[Directions for this task]
In the copy, include no images. Reproduce the entries exactly.

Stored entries
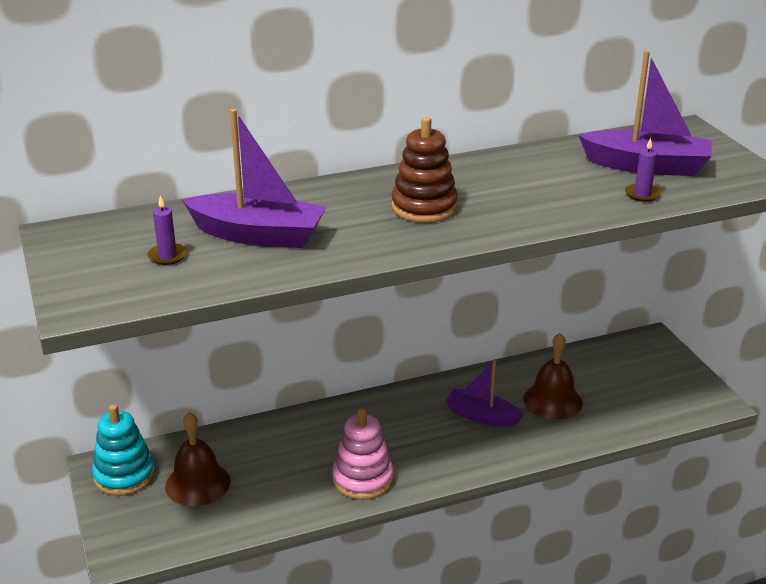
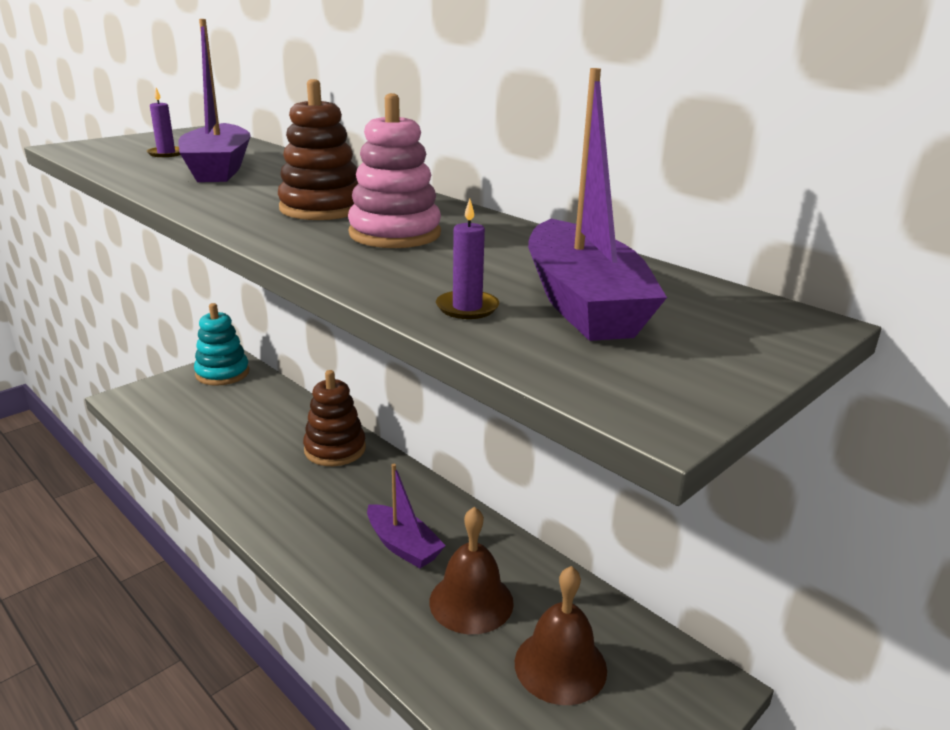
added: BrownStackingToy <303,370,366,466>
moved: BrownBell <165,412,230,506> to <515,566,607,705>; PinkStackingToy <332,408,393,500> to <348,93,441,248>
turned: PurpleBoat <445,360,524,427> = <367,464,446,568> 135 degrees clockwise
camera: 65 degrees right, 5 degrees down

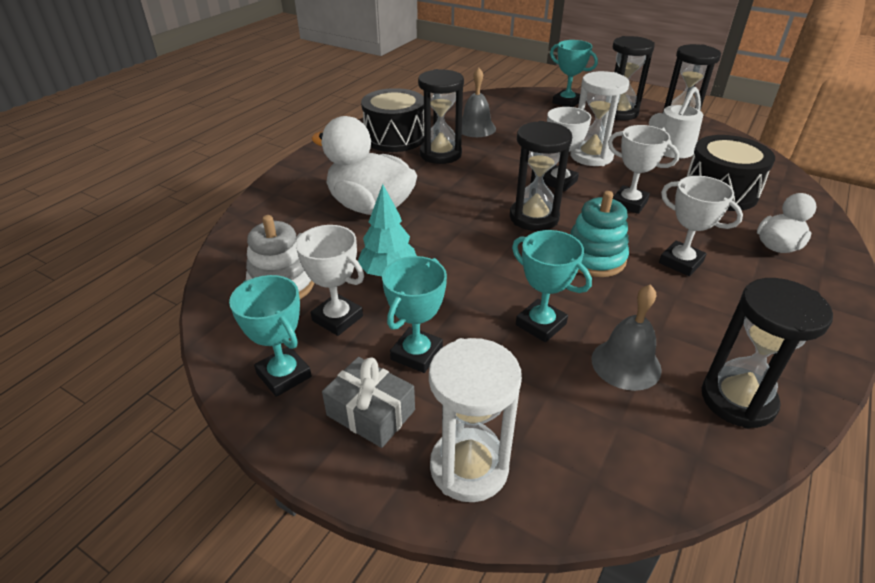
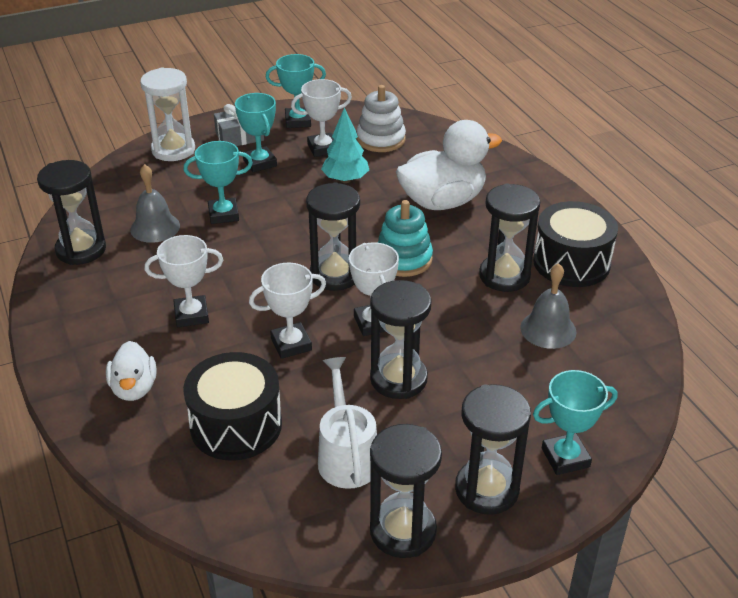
moved: TurquoiseStackingToy <570,191,629,277> to <377,200,433,277>
recoloured: WhiteHourglass <570,71,629,166> to BlackHourglass <370,280,432,399>
camera: 125 degrees right, 0 degrees up

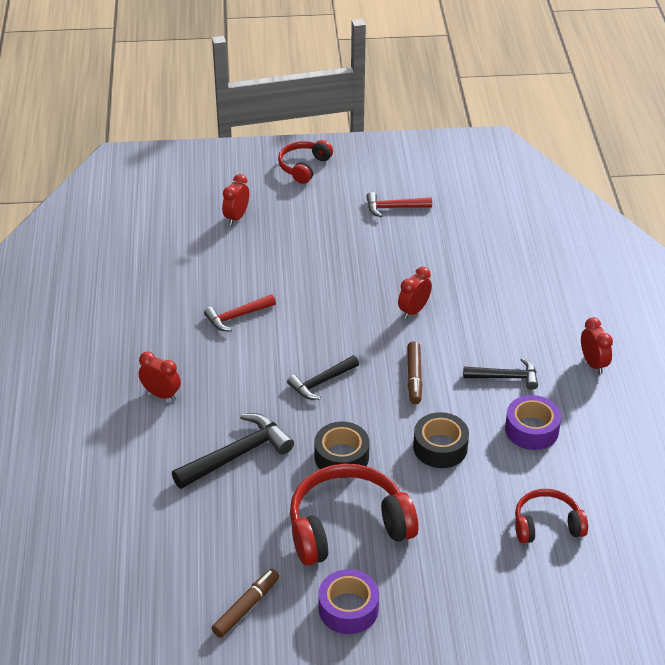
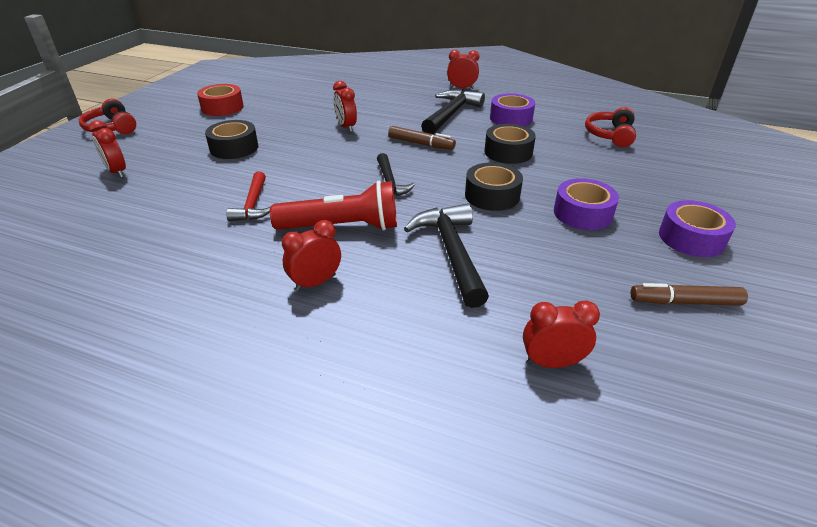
added: BlackTape <205,120,258,159>; RedFlashlight <270,181,397,231>; RedClock <523,300,600,368>
replaced: RedHeadphones <290,464,418,566> to PurpleTape <554,178,619,230>; RedHammer <366,192,432,217> to RedTape <197,84,244,116>
turned: BrownMarker <212,569,279,638> = <631,283,748,306> 60 degrees counterclockwise
resized: BlackHammer <463,358,538,390> = <421,90,485,134> x1.57
camera: 65 degrees left, 5 degrees down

[Reply]
added: BrownStackingToy <303,370,366,466>
moved: BrownBell <165,412,230,506> to <515,566,607,705>; PinkStackingToy <332,408,393,500> to <348,93,441,248>
turned: PurpleBoat <445,360,524,427> = <367,464,446,568> 135 degrees clockwise
camera: 65 degrees right, 5 degrees down

moved: TurquoiseStackingToy <570,191,629,277> to <377,200,433,277>
recoloured: WhiteHourglass <570,71,629,166> to BlackHourglass <370,280,432,399>
camera: 125 degrees right, 0 degrees up

added: BlackTape <205,120,258,159>; RedFlashlight <270,181,397,231>; RedClock <523,300,600,368>
replaced: RedHeadphones <290,464,418,566> to PurpleTape <554,178,619,230>; RedHammer <366,192,432,217> to RedTape <197,84,244,116>
turned: BrownMarker <212,569,279,638> = <631,283,748,306> 60 degrees counterclockwise
resized: BlackHammer <463,358,538,390> = <421,90,485,134> x1.57
camera: 65 degrees left, 5 degrees down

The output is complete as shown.